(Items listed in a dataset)
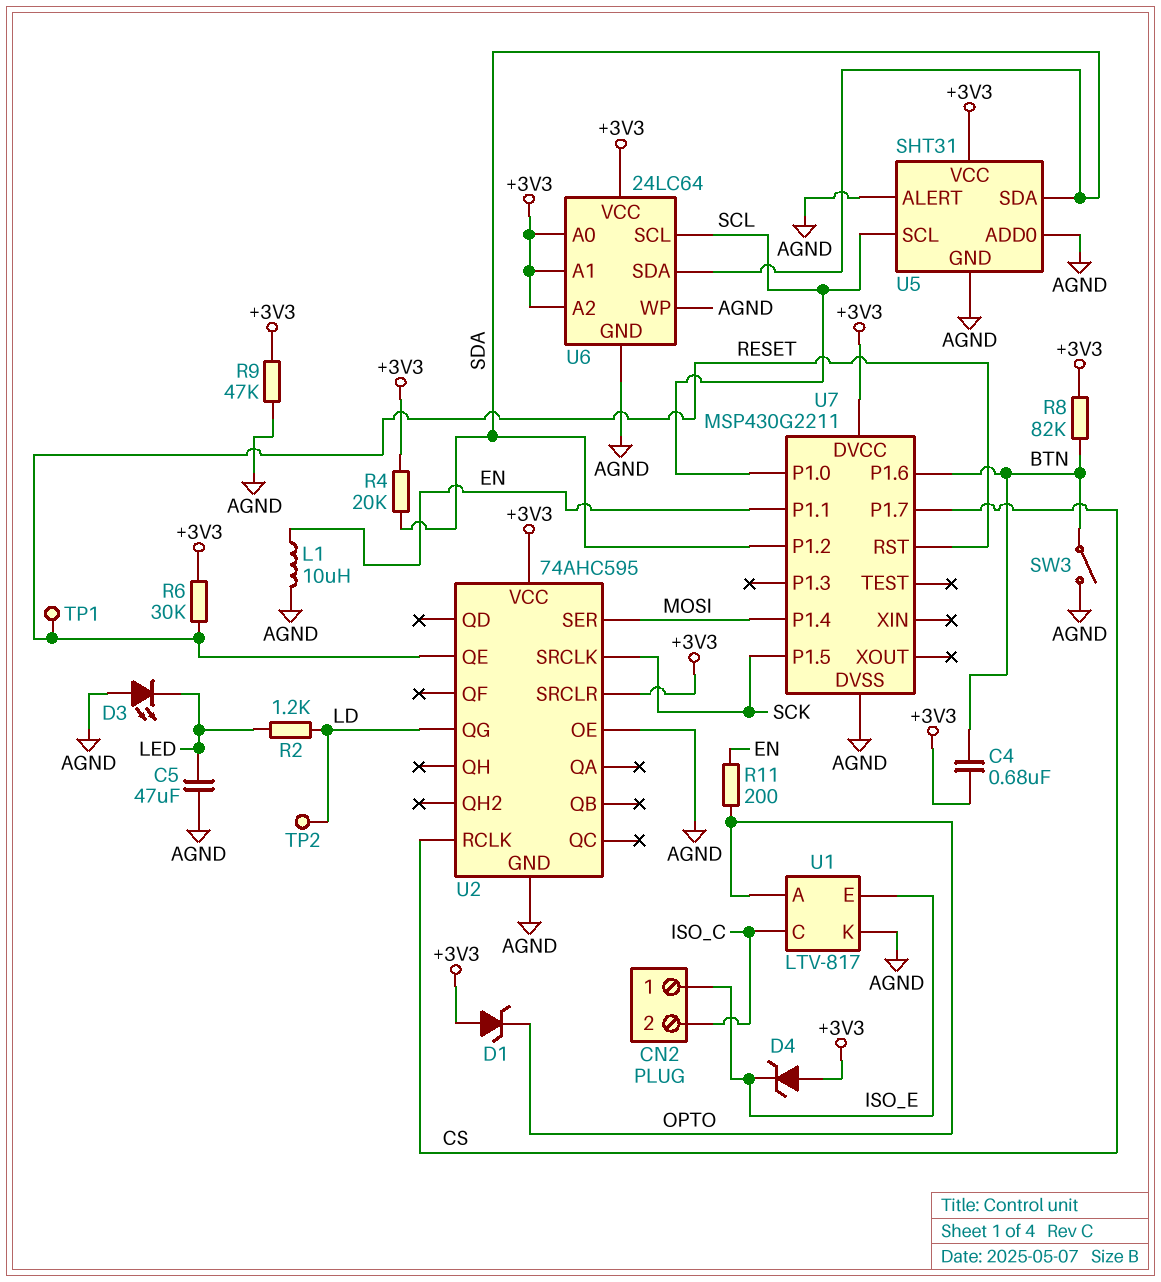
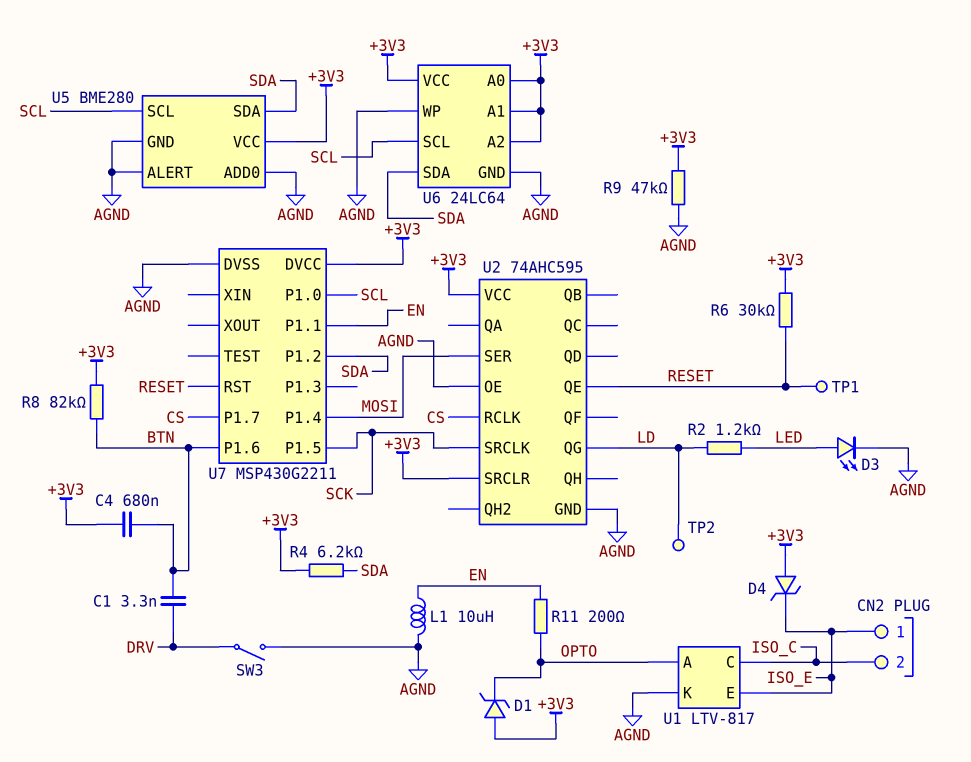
C1: none -> 3.3nF (BTN, DRV)
C5: 47uF (AGND, LED) -> none
D3: LED (A AGND, K LED) -> LED (A LED, K AGND)
R4: 20k (+3V3, SDA) -> 6.2k (+3V3, SDA)
SW3: switch (AGND, BTN) -> switch (AGND, DRV)
U5: SHT31 -> BME280

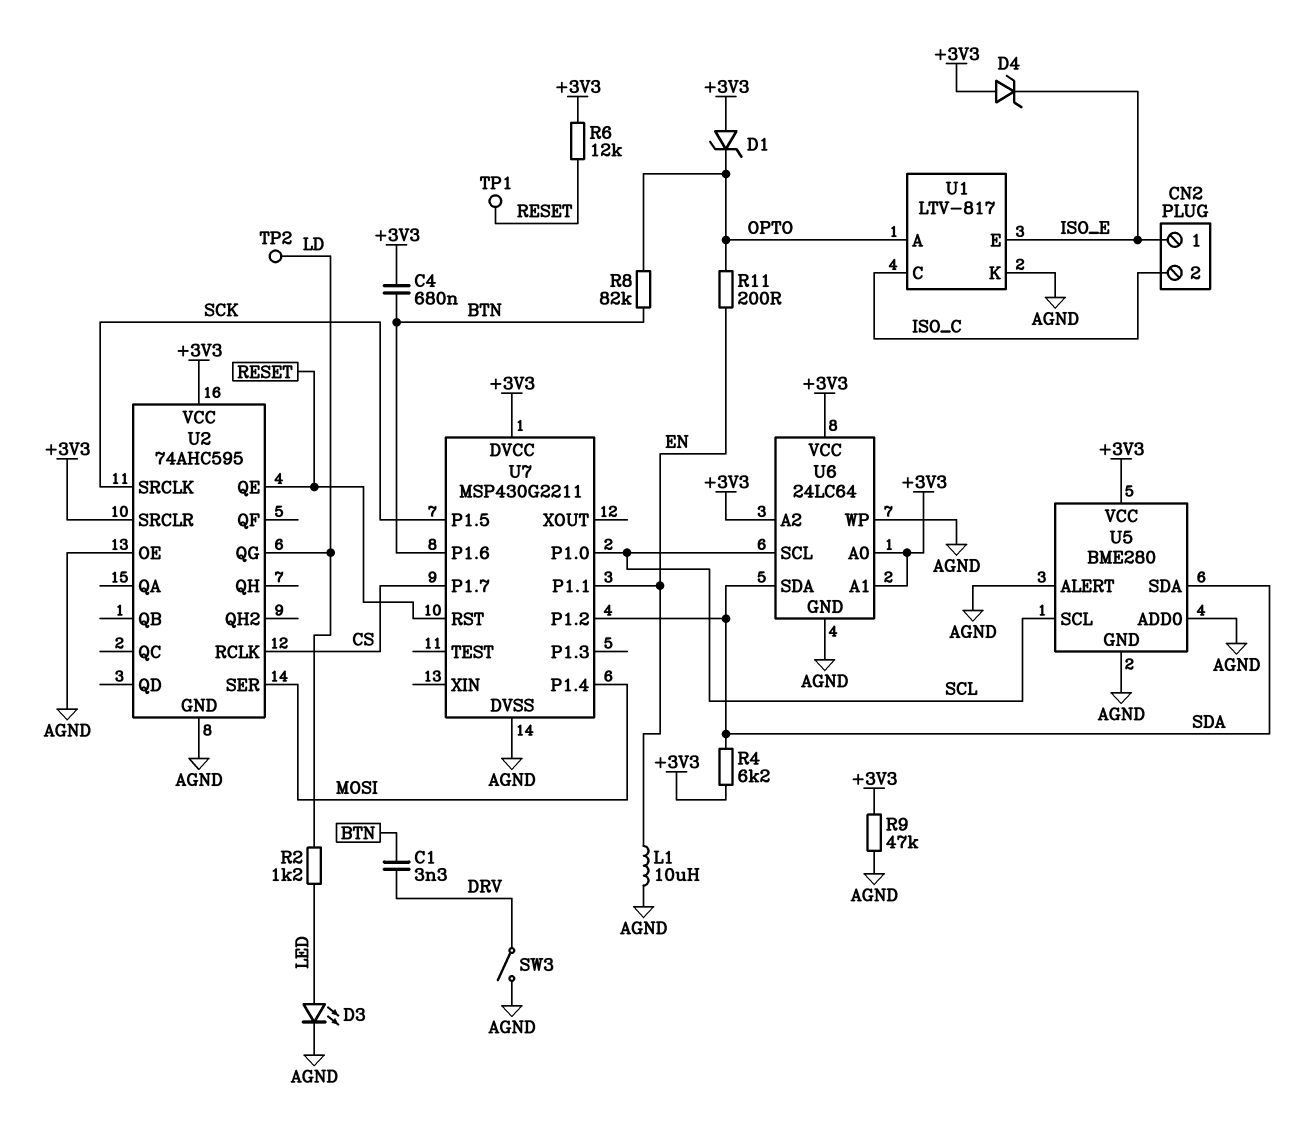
R6: 30k (+3V3, RESET) -> 12k (+3V3, RESET)
R8: 82k (+3V3, BTN) -> 82k (BTN, OPTO)

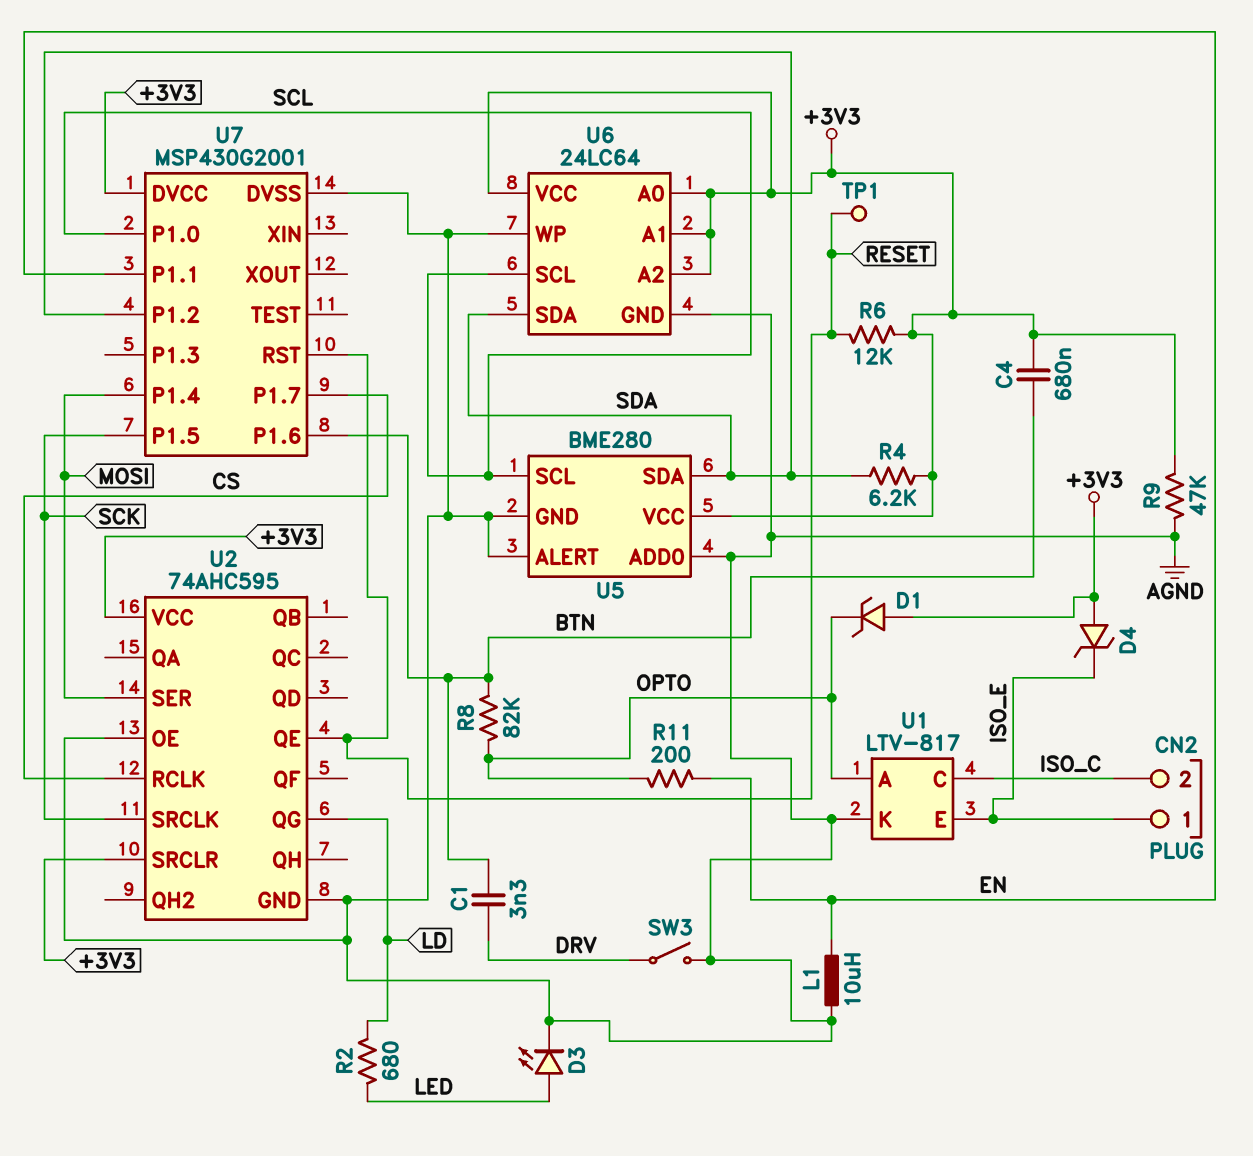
R2: 1.2k (LD, LED) -> 680 (LD, LED)
TP2: test point (LD) -> none
U7: MSP430G2211 -> MSP430G2001

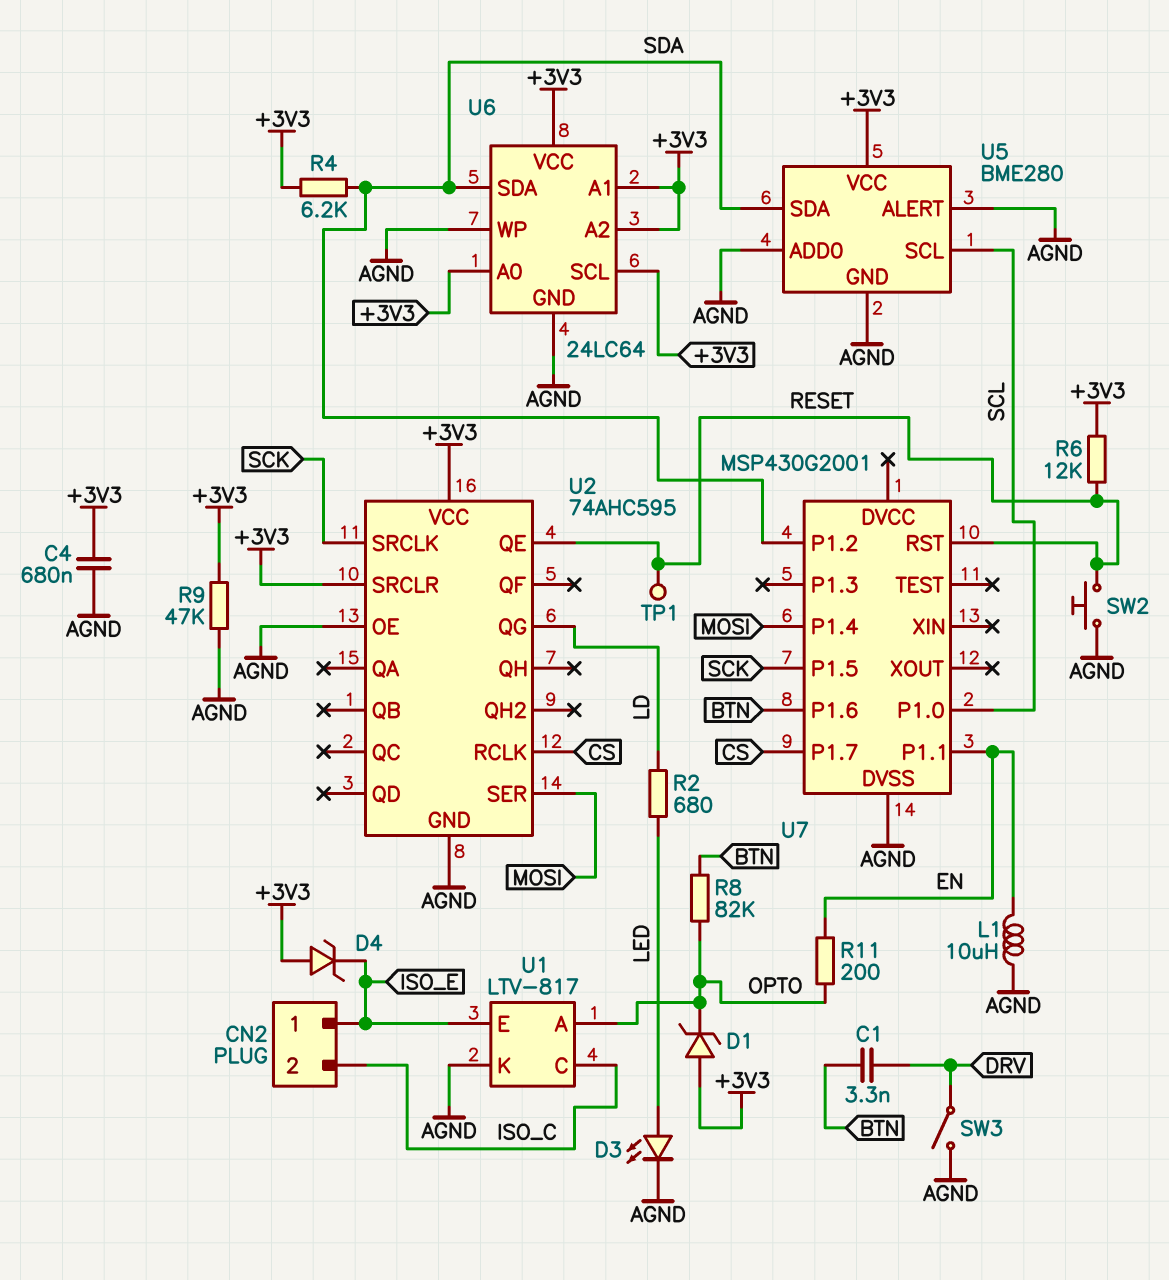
C4: 680nF (+3V3, BTN) -> 680nF (+3V3, AGND)
SW2: none -> button (AGND, RESET)
U6 pin SCL: SCL -> +3V3
U7 pin DVCC: +3V3 -> none

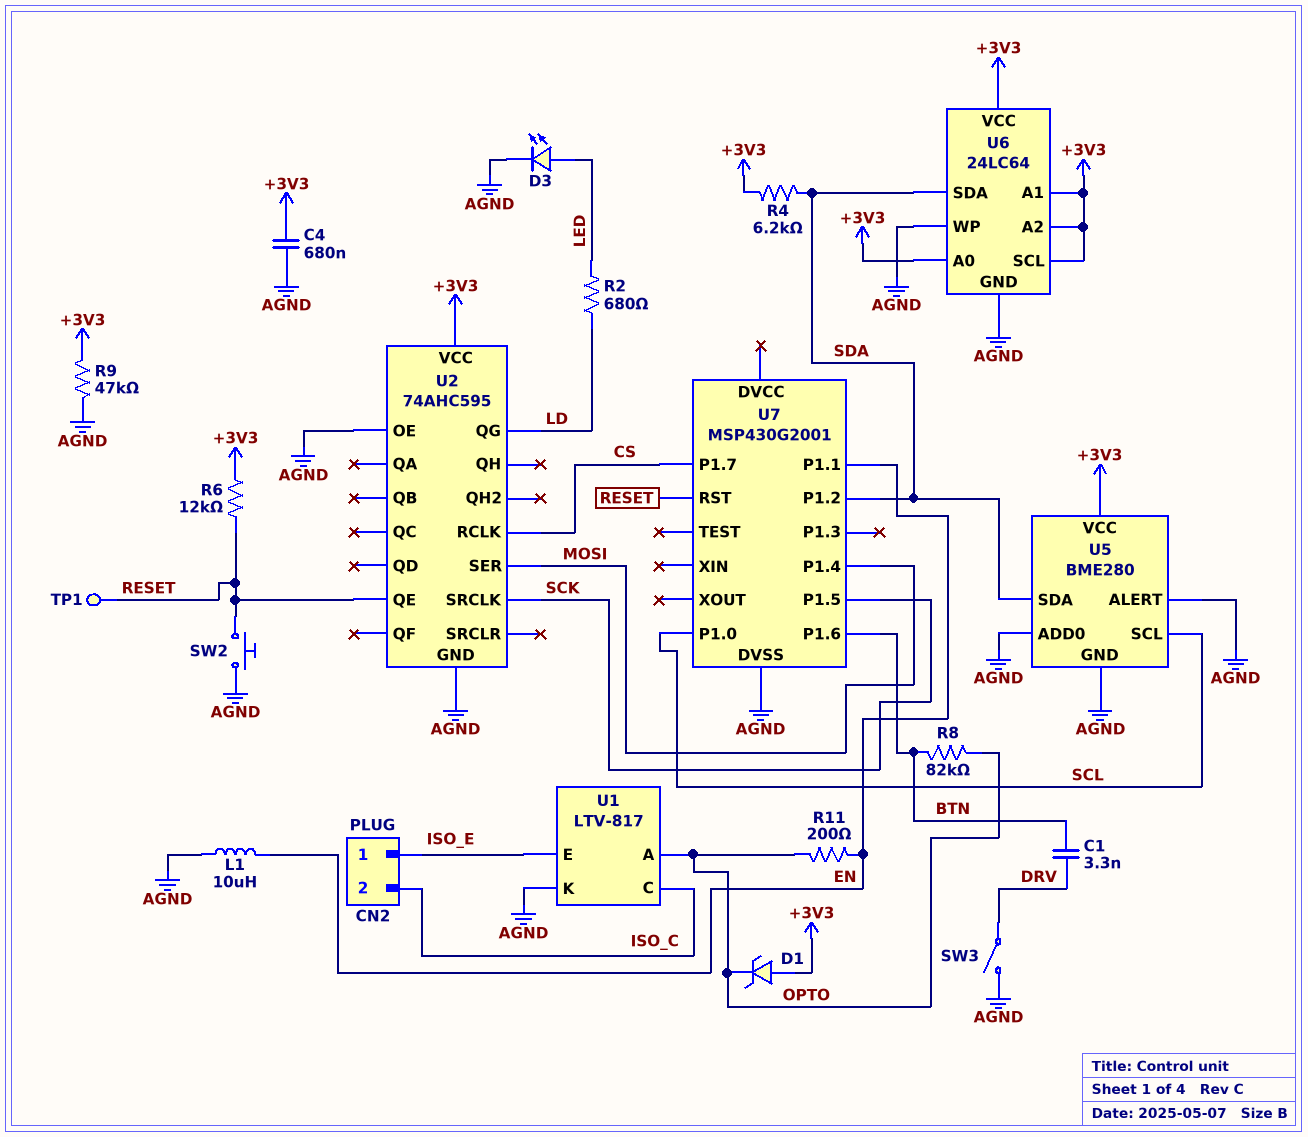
D4: zener (A +3V3, K ISO_E) -> none
U2 pin SRCLR: +3V3 -> none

▶ [Exercise]: Your answer must be an exact copy of the records above, with every picture left out.

▶ [Problem solution]:
C1: none -> 3.3nF (BTN, DRV)
C5: 47uF (AGND, LED) -> none
D3: LED (A AGND, K LED) -> LED (A LED, K AGND)
R4: 20k (+3V3, SDA) -> 6.2k (+3V3, SDA)
SW3: switch (AGND, BTN) -> switch (AGND, DRV)
U5: SHT31 -> BME280

R6: 30k (+3V3, RESET) -> 12k (+3V3, RESET)
R8: 82k (+3V3, BTN) -> 82k (BTN, OPTO)

R2: 1.2k (LD, LED) -> 680 (LD, LED)
TP2: test point (LD) -> none
U7: MSP430G2211 -> MSP430G2001

C4: 680nF (+3V3, BTN) -> 680nF (+3V3, AGND)
SW2: none -> button (AGND, RESET)
U6 pin SCL: SCL -> +3V3
U7 pin DVCC: +3V3 -> none

D4: zener (A +3V3, K ISO_E) -> none
U2 pin SRCLR: +3V3 -> none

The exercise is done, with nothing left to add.